TASK ITEM » No pictures go in the copy; everything else in the records below must be output exactly.

RECORDS FOR THE TASK »
+++
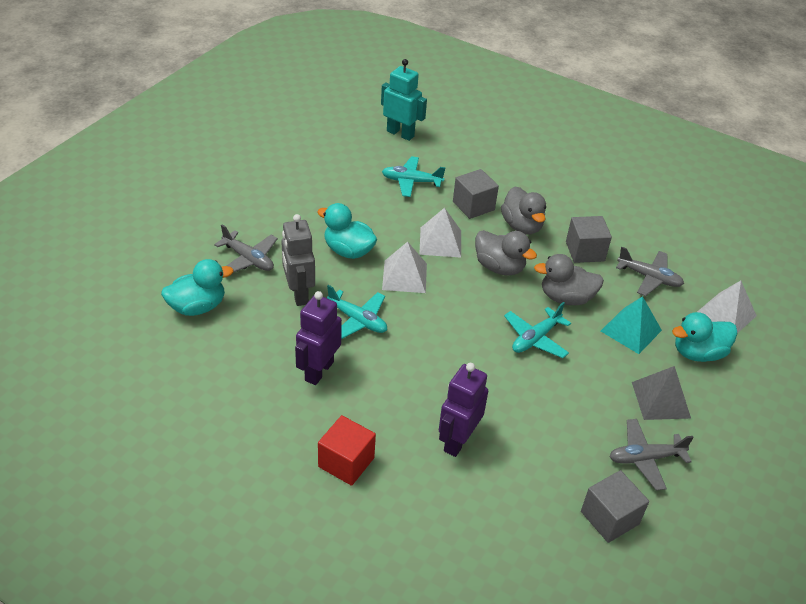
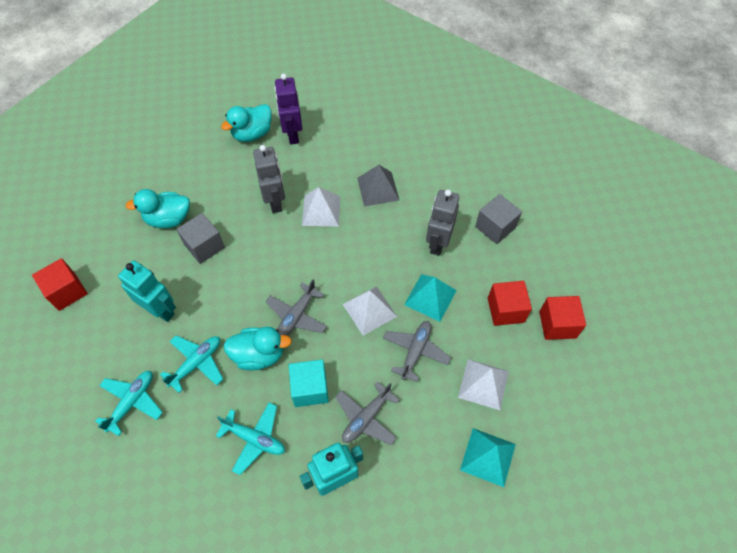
grey cube: 3 -> 2
grey duck: 3 -> 0
grey robot: 1 -> 2
purple robot: 2 -> 1
red cube: 1 -> 3
turquoise cube: 0 -> 1
turquoise pyramid: 1 -> 2
turquoise robot: 1 -> 2

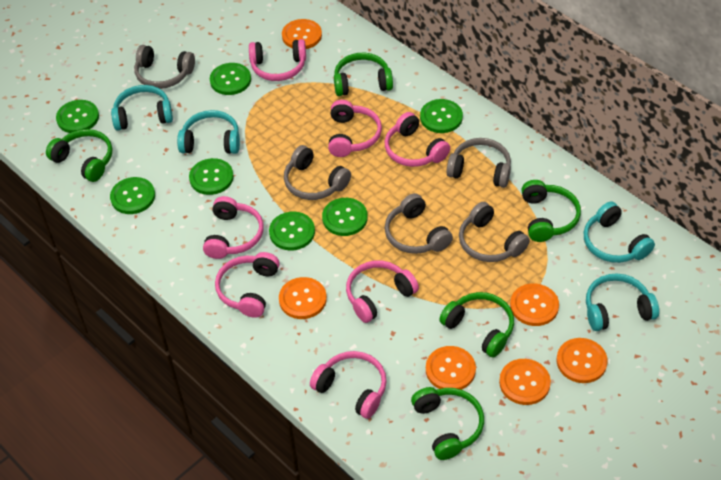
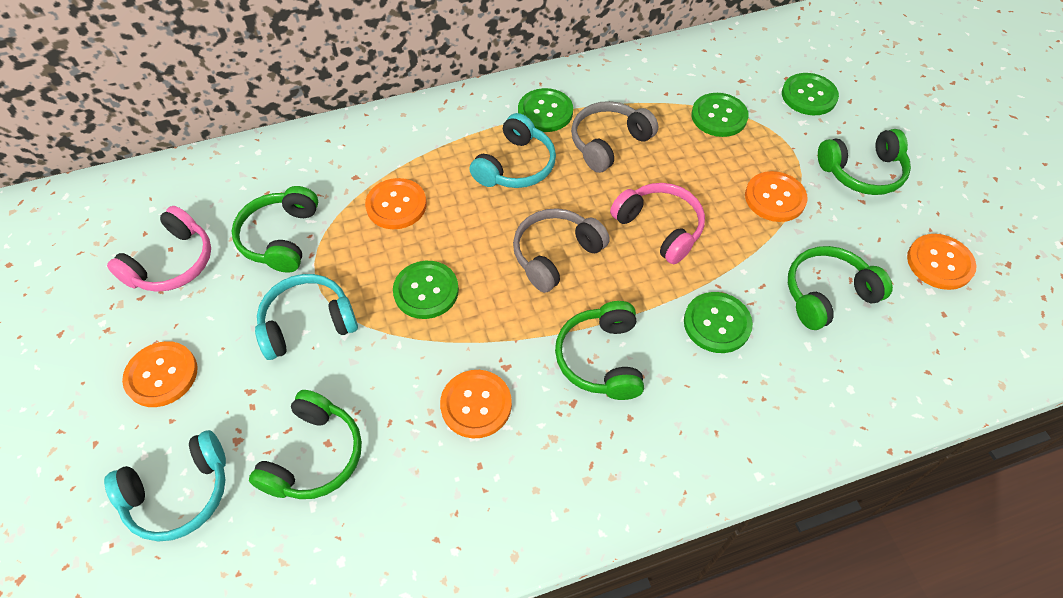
green button: 7 -> 5
grey headphones: 5 -> 2
orange button: 6 -> 5
pink headphones: 7 -> 2
turquoise headphones: 4 -> 3

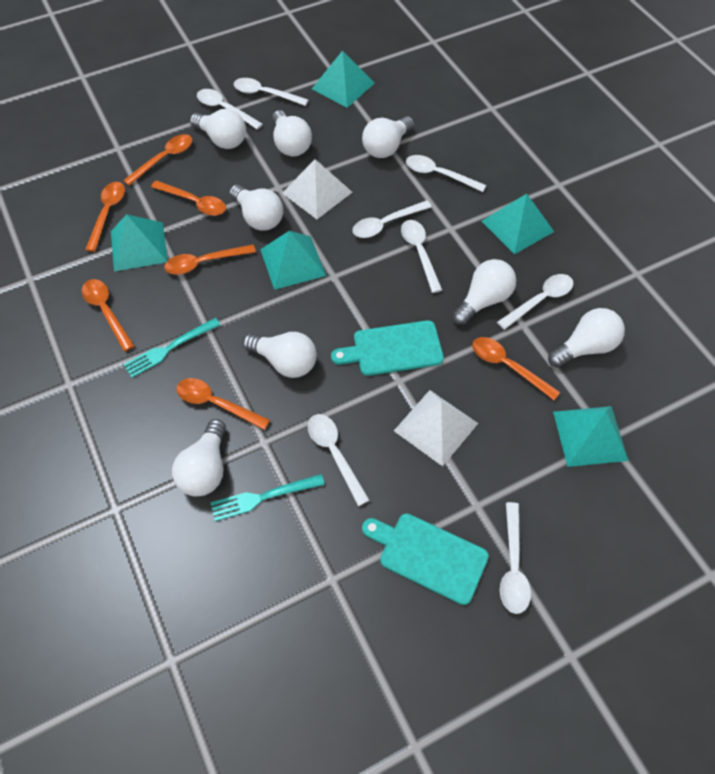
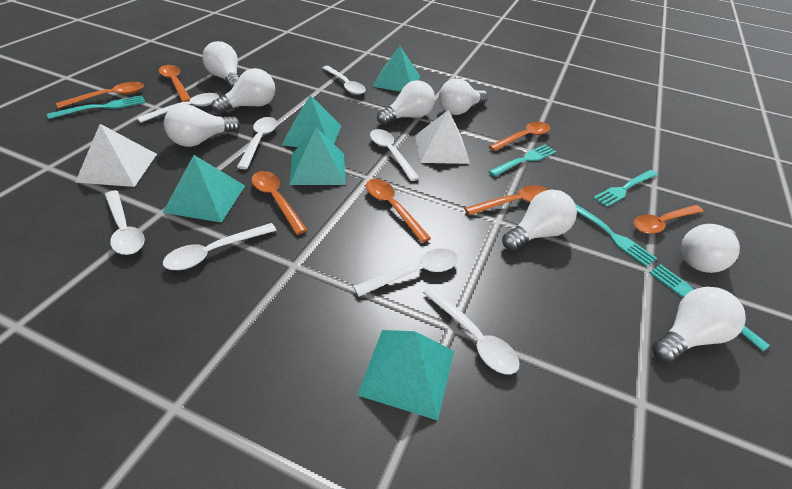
turquoise cutting board: 2 -> 0
turquoise fork: 2 -> 5

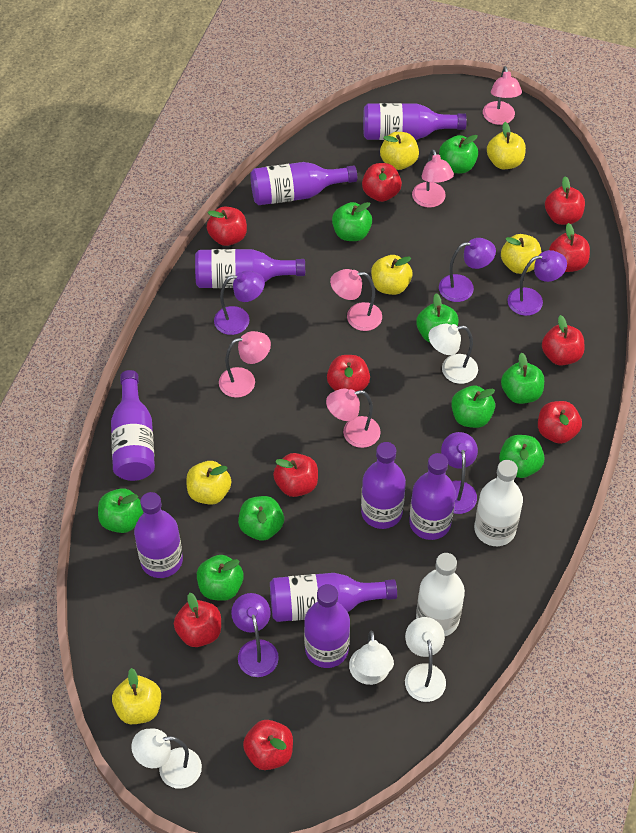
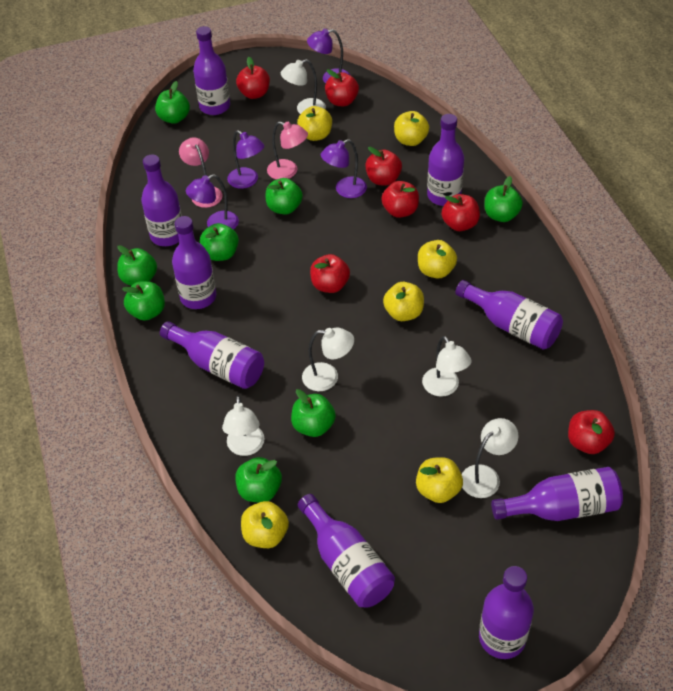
green apple: 9 -> 8
pink lamp: 5 -> 2
purple lamp: 5 -> 4
red apple: 10 -> 7
white bottle: 2 -> 0
white lamp: 4 -> 5

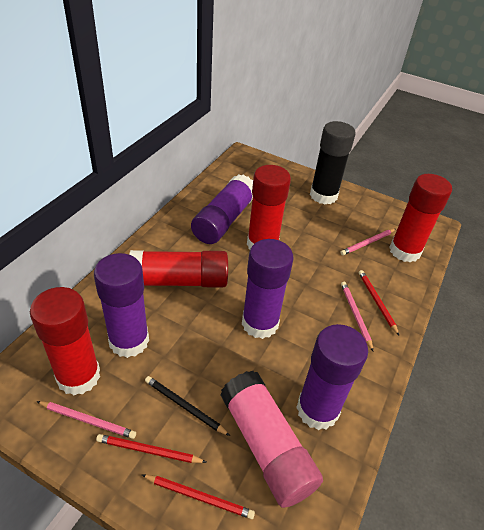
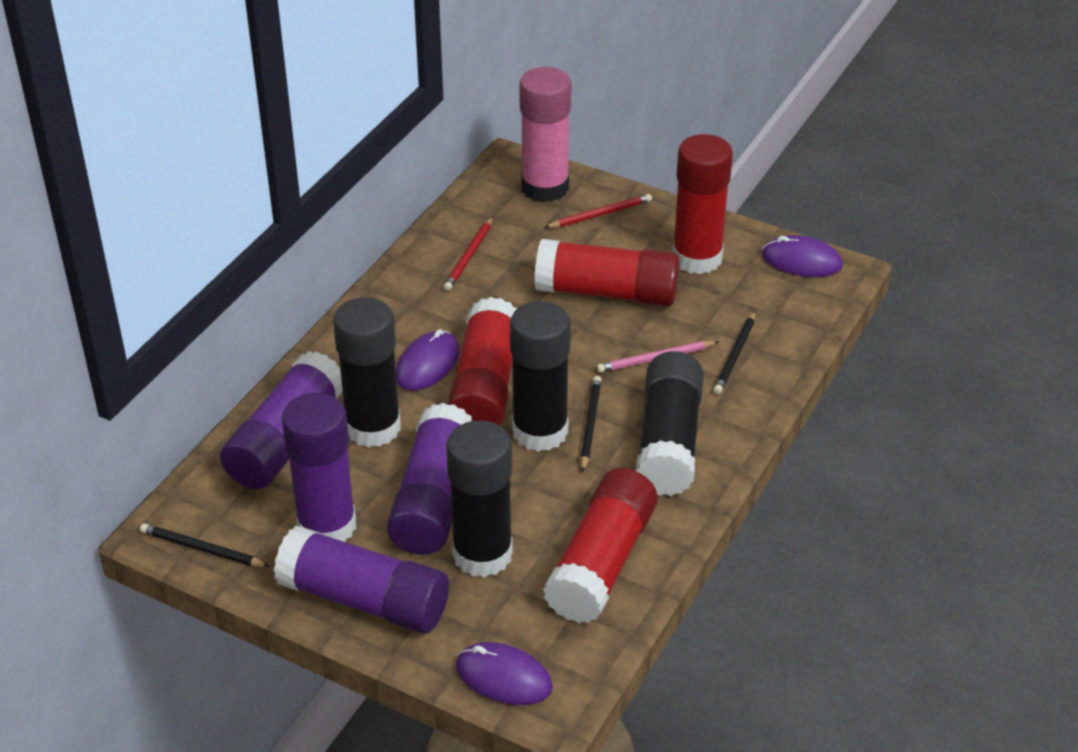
black glue stick: 1 -> 4
black pencil: 1 -> 3
pink pencil: 3 -> 1
purple mouse: 0 -> 3
red pencil: 3 -> 2

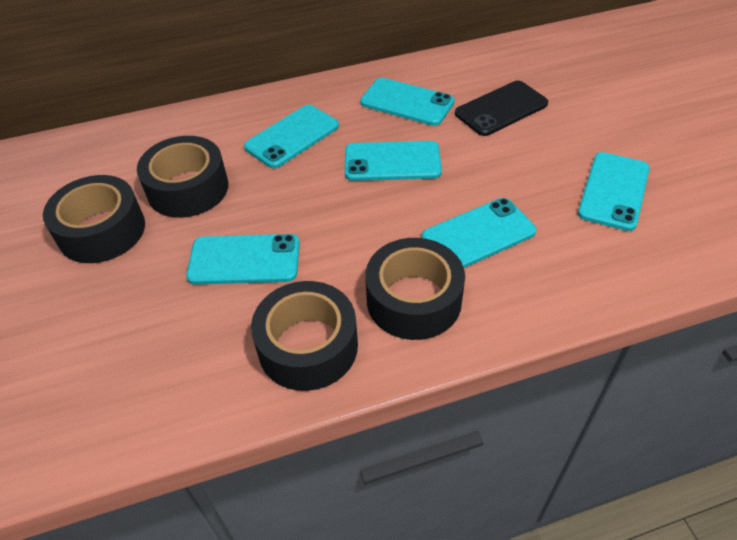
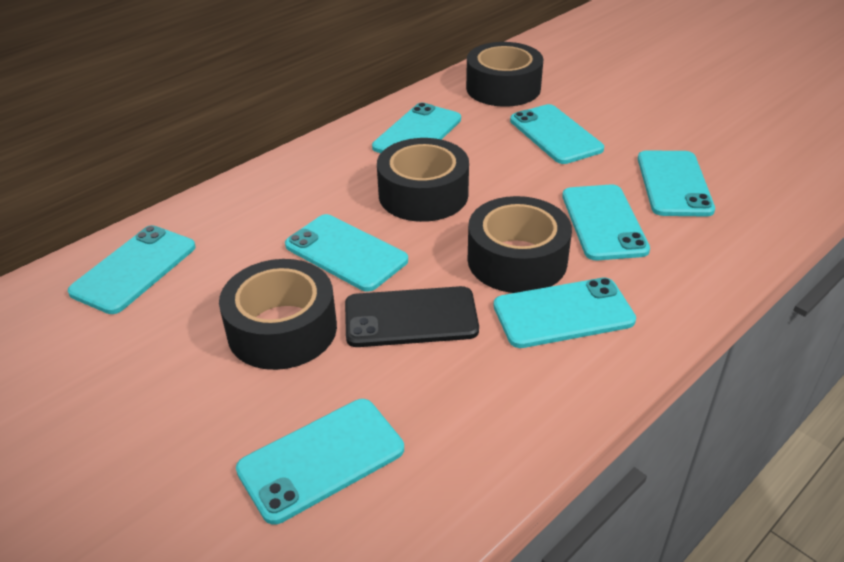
turquoise phone: 6 -> 8

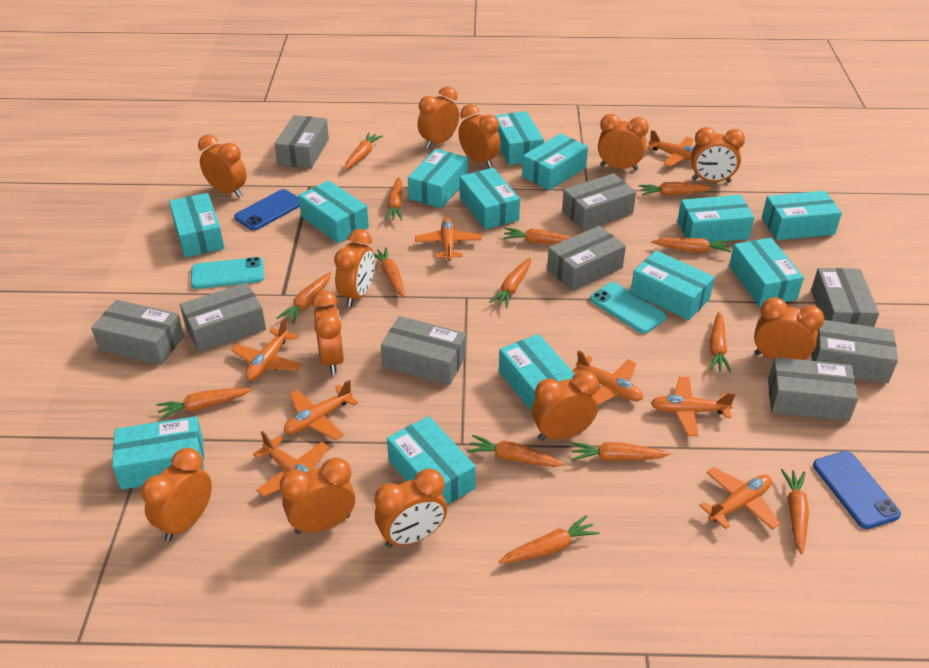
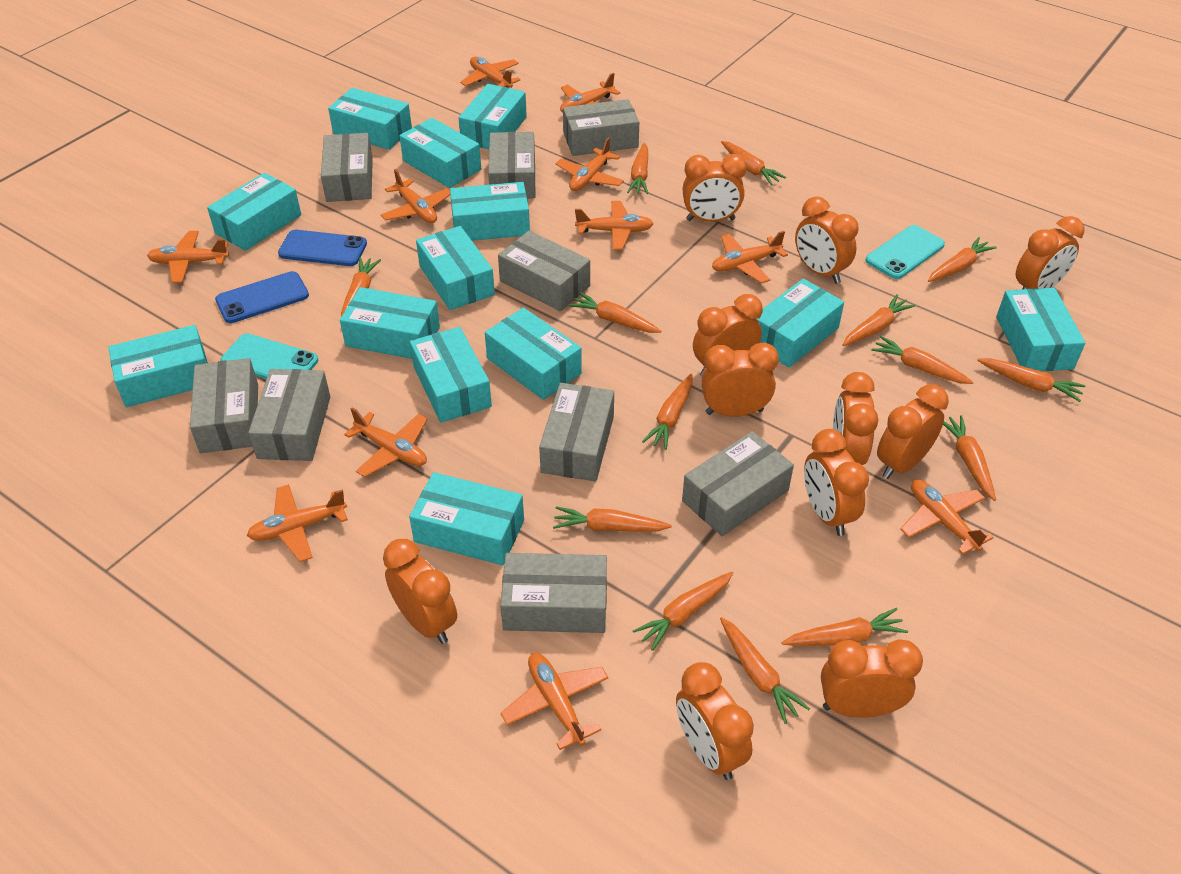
orange clock: 12 -> 11
orange plane: 8 -> 11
+++
TASK SOLUTION »
grey cube: 3 -> 2
grey duck: 3 -> 0
grey robot: 1 -> 2
purple robot: 2 -> 1
red cube: 1 -> 3
turquoise cube: 0 -> 1
turquoise pyramid: 1 -> 2
turquoise robot: 1 -> 2

green button: 7 -> 5
grey headphones: 5 -> 2
orange button: 6 -> 5
pink headphones: 7 -> 2
turquoise headphones: 4 -> 3

turquoise cutting board: 2 -> 0
turquoise fork: 2 -> 5

green apple: 9 -> 8
pink lamp: 5 -> 2
purple lamp: 5 -> 4
red apple: 10 -> 7
white bottle: 2 -> 0
white lamp: 4 -> 5

black glue stick: 1 -> 4
black pencil: 1 -> 3
pink pencil: 3 -> 1
purple mouse: 0 -> 3
red pencil: 3 -> 2

turquoise phone: 6 -> 8

orange clock: 12 -> 11
orange plane: 8 -> 11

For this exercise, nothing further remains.